## Information supplied

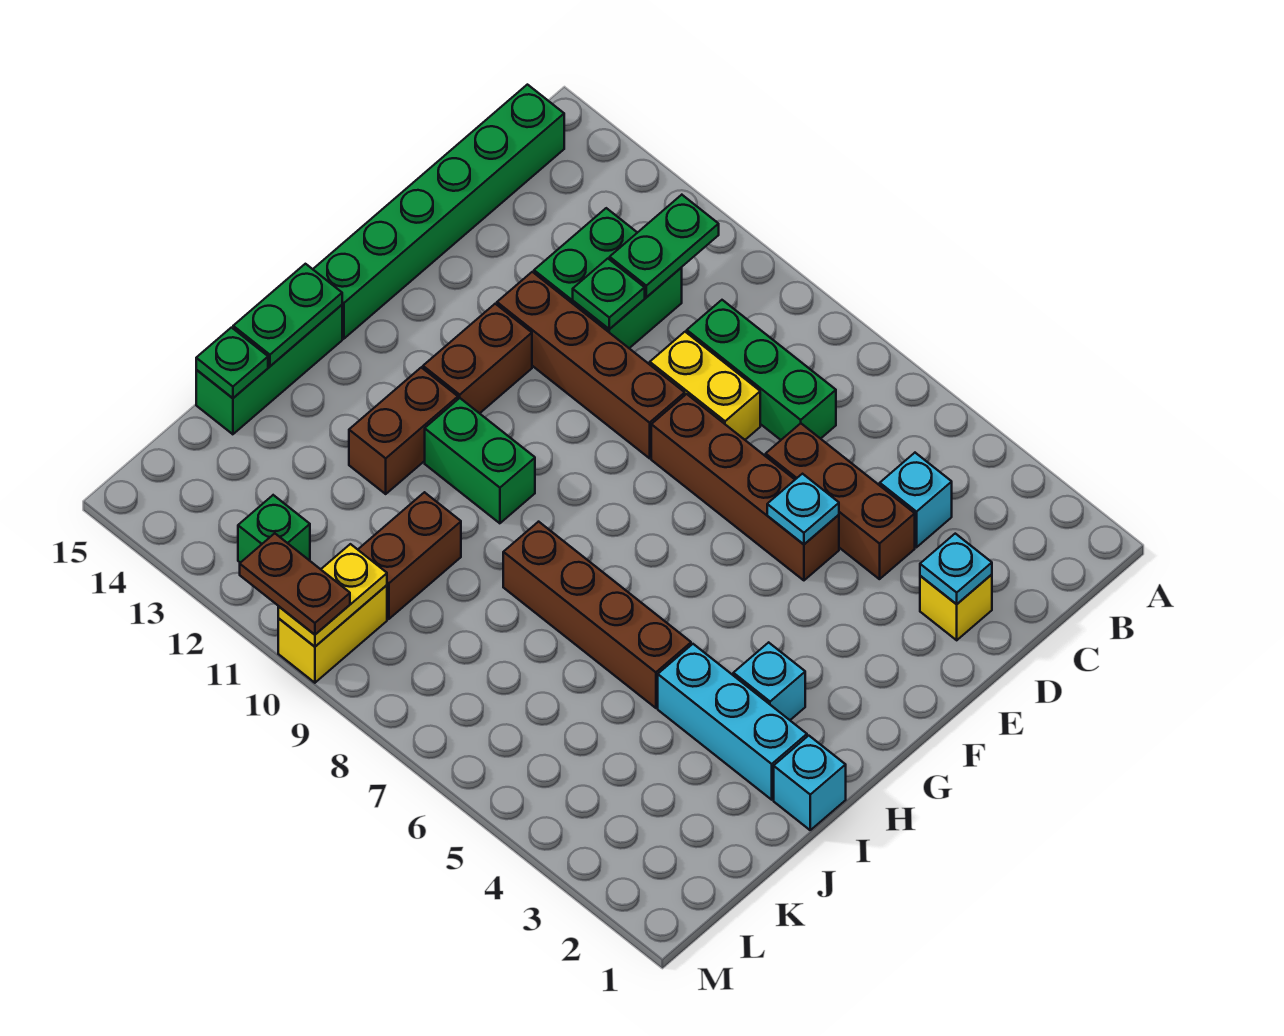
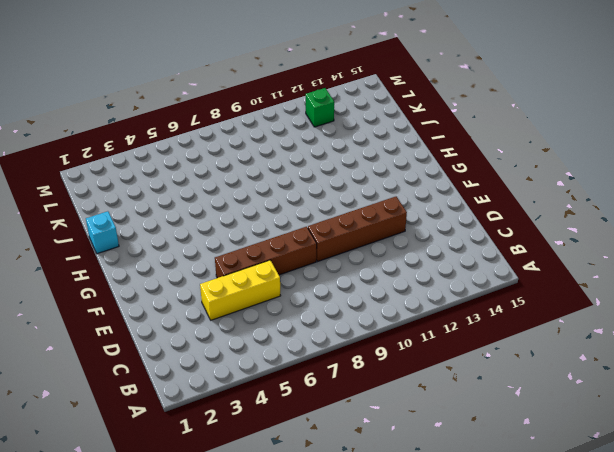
yellow brick D4:D6 level 1 -> brown brick D4:D6 level 1
none -> green brick B15:G15 level 1
none -> cyan brick C4 level 1
none -> green brick C7:C9 level 1

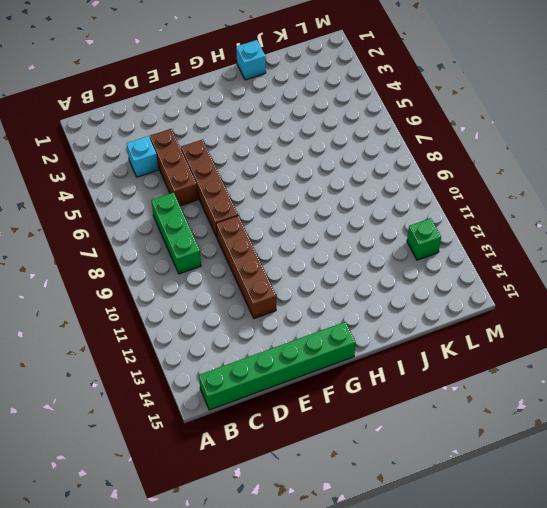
none -> green brick C11:D12 level 1
none -> yellow brick D2 level 1
none -> yellow brick D8:D9 level 1

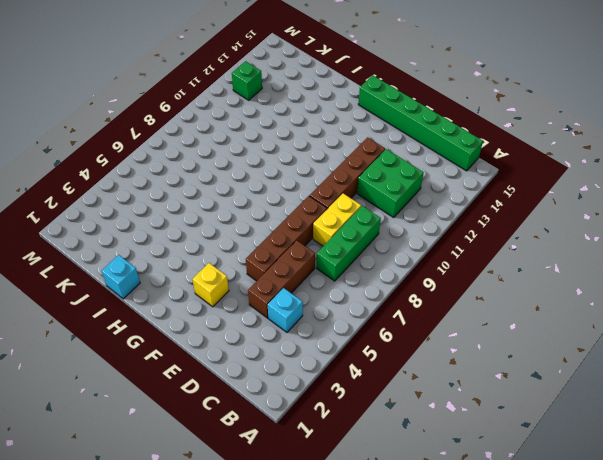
yellow brick F3 level 1 -> yellow brick D2 level 1
none -> brown brick F12:G12 level 1
none -> cyan brick H3 level 1
none -> green brick H10:H11 level 1

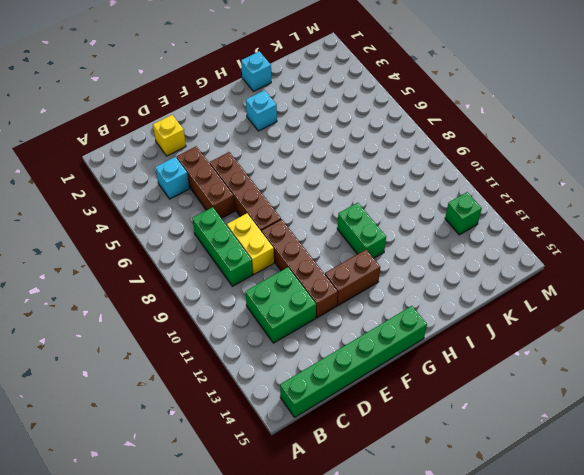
none -> brown brick H12:I12 level 1
none -> green brick H15:J15 level 1
none -> cyan brick I2:I4 level 1

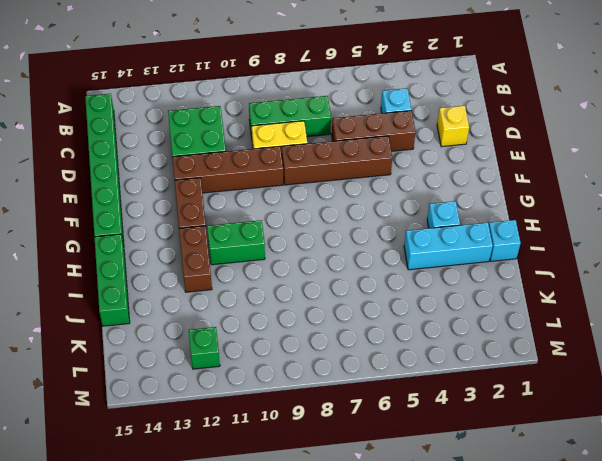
none -> brown brick I5:I8 level 1
none -> brown brick J10:K10 level 1
none -> yellow brick L10:M10 level 1

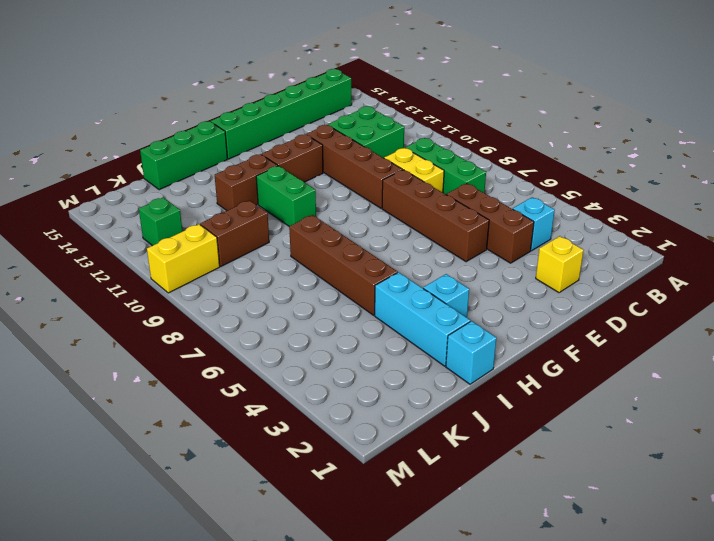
none -> green plate B11:C11 level 2
none -> cyan plate D2 level 2
none -> green plate D11 level 2

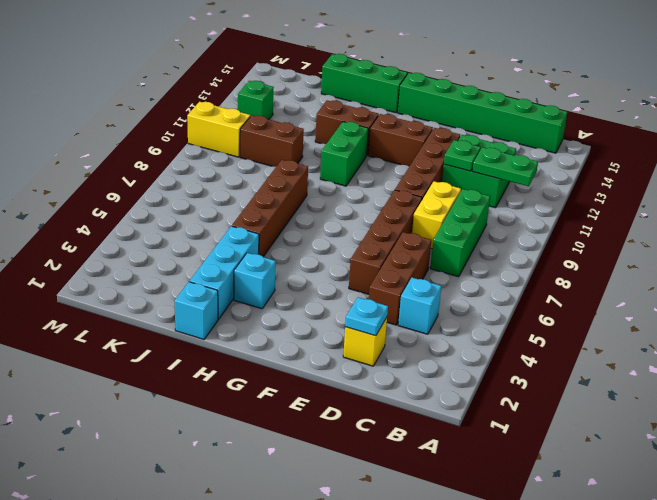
none -> cyan plate E5 level 2
none -> green plate H15:I15 level 2
none -> green plate J15 level 2

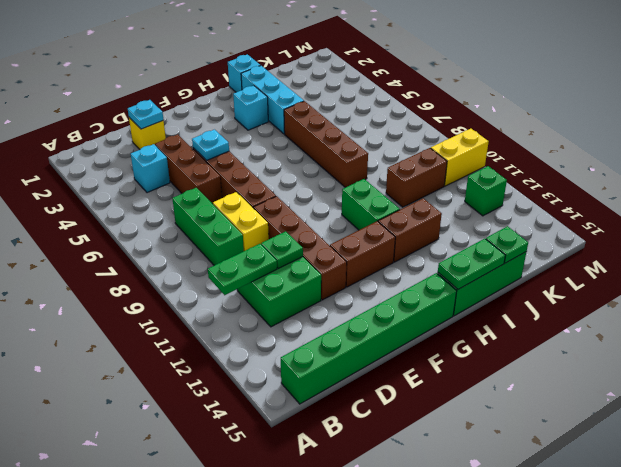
none -> yellow plate L10:M10 level 2
none -> brown plate M10:M11 level 3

## The problem
What you output must match the data exactly, apart from the pictures, which are left out.

## Result
yellow brick D4:D6 level 1 -> brown brick D4:D6 level 1
none -> green brick B15:G15 level 1
none -> cyan brick C4 level 1
none -> green brick C7:C9 level 1

none -> green brick C11:D12 level 1
none -> yellow brick D2 level 1
none -> yellow brick D8:D9 level 1

yellow brick F3 level 1 -> yellow brick D2 level 1
none -> brown brick F12:G12 level 1
none -> cyan brick H3 level 1
none -> green brick H10:H11 level 1

none -> brown brick H12:I12 level 1
none -> green brick H15:J15 level 1
none -> cyan brick I2:I4 level 1

none -> brown brick I5:I8 level 1
none -> brown brick J10:K10 level 1
none -> yellow brick L10:M10 level 1

none -> green plate B11:C11 level 2
none -> cyan plate D2 level 2
none -> green plate D11 level 2

none -> cyan plate E5 level 2
none -> green plate H15:I15 level 2
none -> green plate J15 level 2

none -> yellow plate L10:M10 level 2
none -> brown plate M10:M11 level 3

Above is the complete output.